Work to be completed.
Where an image appears in the data, omit it and reproduce the rest exactly.

Start of Extracted information

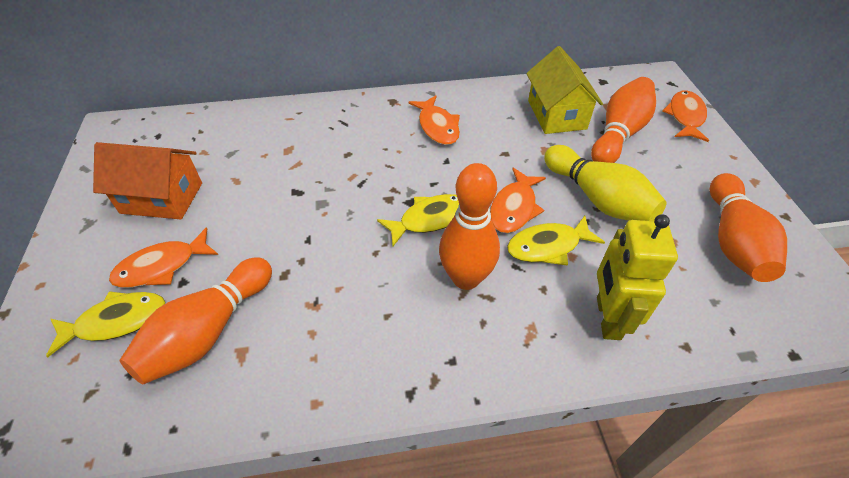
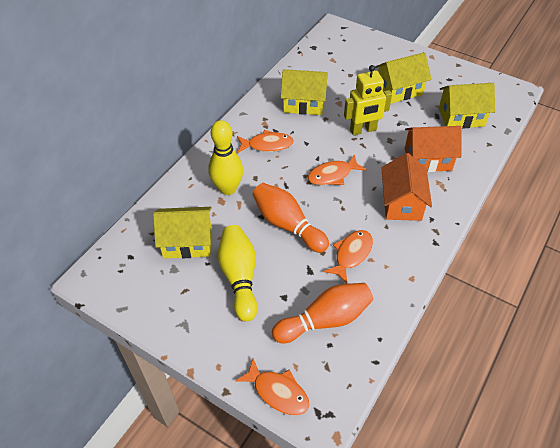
orange bowling pin: [120,257,272,384] [439,163,500,290] [591,77,656,163] [710,173,787,282] = 4 -> [252,183,329,253] [272,283,373,343] = 2
orange house: [93,142,202,220] = 1 -> [381,153,432,221] [405,126,461,172] = 2
yellow bowling pin: [544,145,666,221] = 1 -> [208,120,243,195] [218,225,258,321] = 2
yellow fish: [46,291,165,357] [377,194,459,246] [507,216,605,266] = 3 -> none = 0
yellow house: [526,46,603,134] = 1 -> [153,207,212,258] [281,69,328,115] [375,52,432,104] [439,83,495,128] = 4

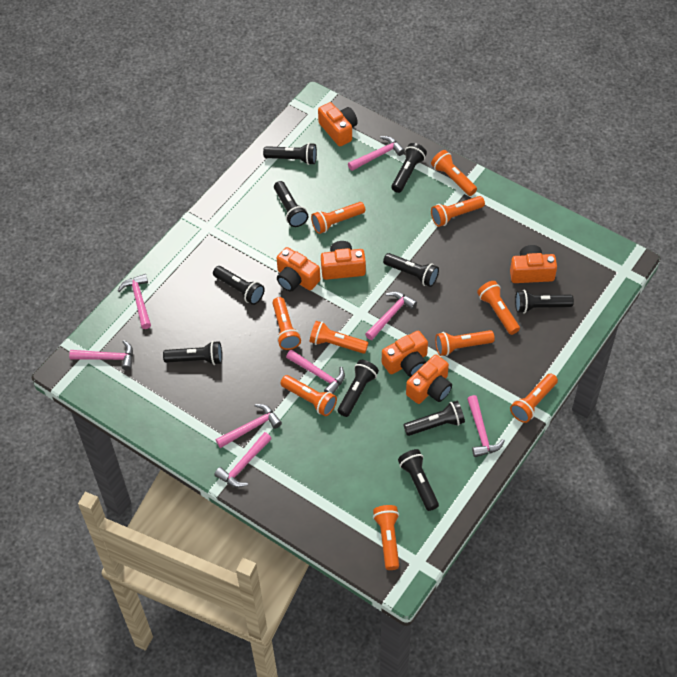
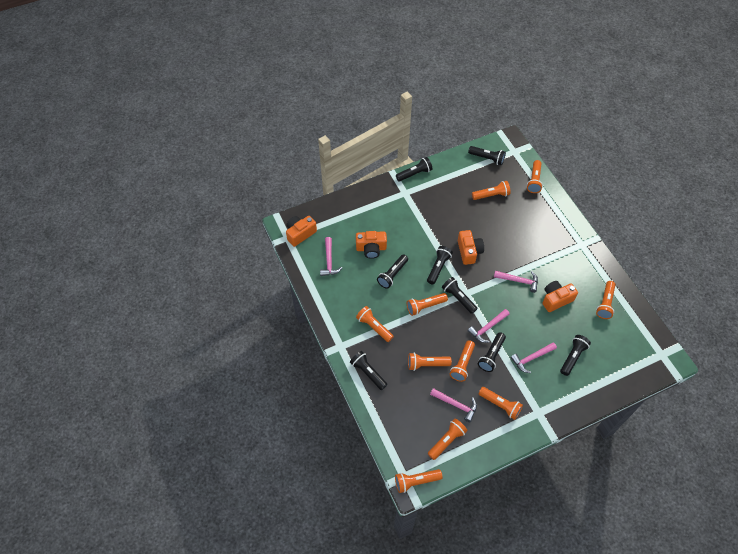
black flashlight: [163,341,222,365] [213,266,265,305] [263,143,317,165] [274,181,308,227] [338,360,379,417] [383,253,439,287] [391,143,427,193] [398,449,439,511] [403,401,465,436] [515,290,574,314] = 10 -> [350,351,387,390] [377,254,408,289] [396,157,433,182] [427,246,453,284] [442,277,478,314] [468,146,506,165] [478,332,506,372] [560,335,591,376] = 8
orange camera: [277,247,320,292] [318,102,358,146] [321,241,366,280] [382,331,428,377] [406,354,452,404] [510,245,557,283] = 6 -> [286,216,317,247] [356,231,387,259] [458,230,484,265] [542,281,578,312] = 4
pink hammer: [69,340,133,370] [118,274,151,329] [214,432,272,488] [216,404,282,448] [286,350,345,394] [348,136,405,171] [365,291,417,340] [467,395,505,457] = 8 -> [320,237,342,276] [430,388,477,422] [468,309,509,343] [494,271,538,293] [510,342,557,373] = 5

End of Extracted information

Task solution.
orange bowling pin: [120,257,272,384] [439,163,500,290] [591,77,656,163] [710,173,787,282] = 4 -> [252,183,329,253] [272,283,373,343] = 2
orange house: [93,142,202,220] = 1 -> [381,153,432,221] [405,126,461,172] = 2
yellow bowling pin: [544,145,666,221] = 1 -> [208,120,243,195] [218,225,258,321] = 2
yellow fish: [46,291,165,357] [377,194,459,246] [507,216,605,266] = 3 -> none = 0
yellow house: [526,46,603,134] = 1 -> [153,207,212,258] [281,69,328,115] [375,52,432,104] [439,83,495,128] = 4

black flashlight: [163,341,222,365] [213,266,265,305] [263,143,317,165] [274,181,308,227] [338,360,379,417] [383,253,439,287] [391,143,427,193] [398,449,439,511] [403,401,465,436] [515,290,574,314] = 10 -> [350,351,387,390] [377,254,408,289] [396,157,433,182] [427,246,453,284] [442,277,478,314] [468,146,506,165] [478,332,506,372] [560,335,591,376] = 8
orange camera: [277,247,320,292] [318,102,358,146] [321,241,366,280] [382,331,428,377] [406,354,452,404] [510,245,557,283] = 6 -> [286,216,317,247] [356,231,387,259] [458,230,484,265] [542,281,578,312] = 4
pink hammer: [69,340,133,370] [118,274,151,329] [214,432,272,488] [216,404,282,448] [286,350,345,394] [348,136,405,171] [365,291,417,340] [467,395,505,457] = 8 -> [320,237,342,276] [430,388,477,422] [468,309,509,343] [494,271,538,293] [510,342,557,373] = 5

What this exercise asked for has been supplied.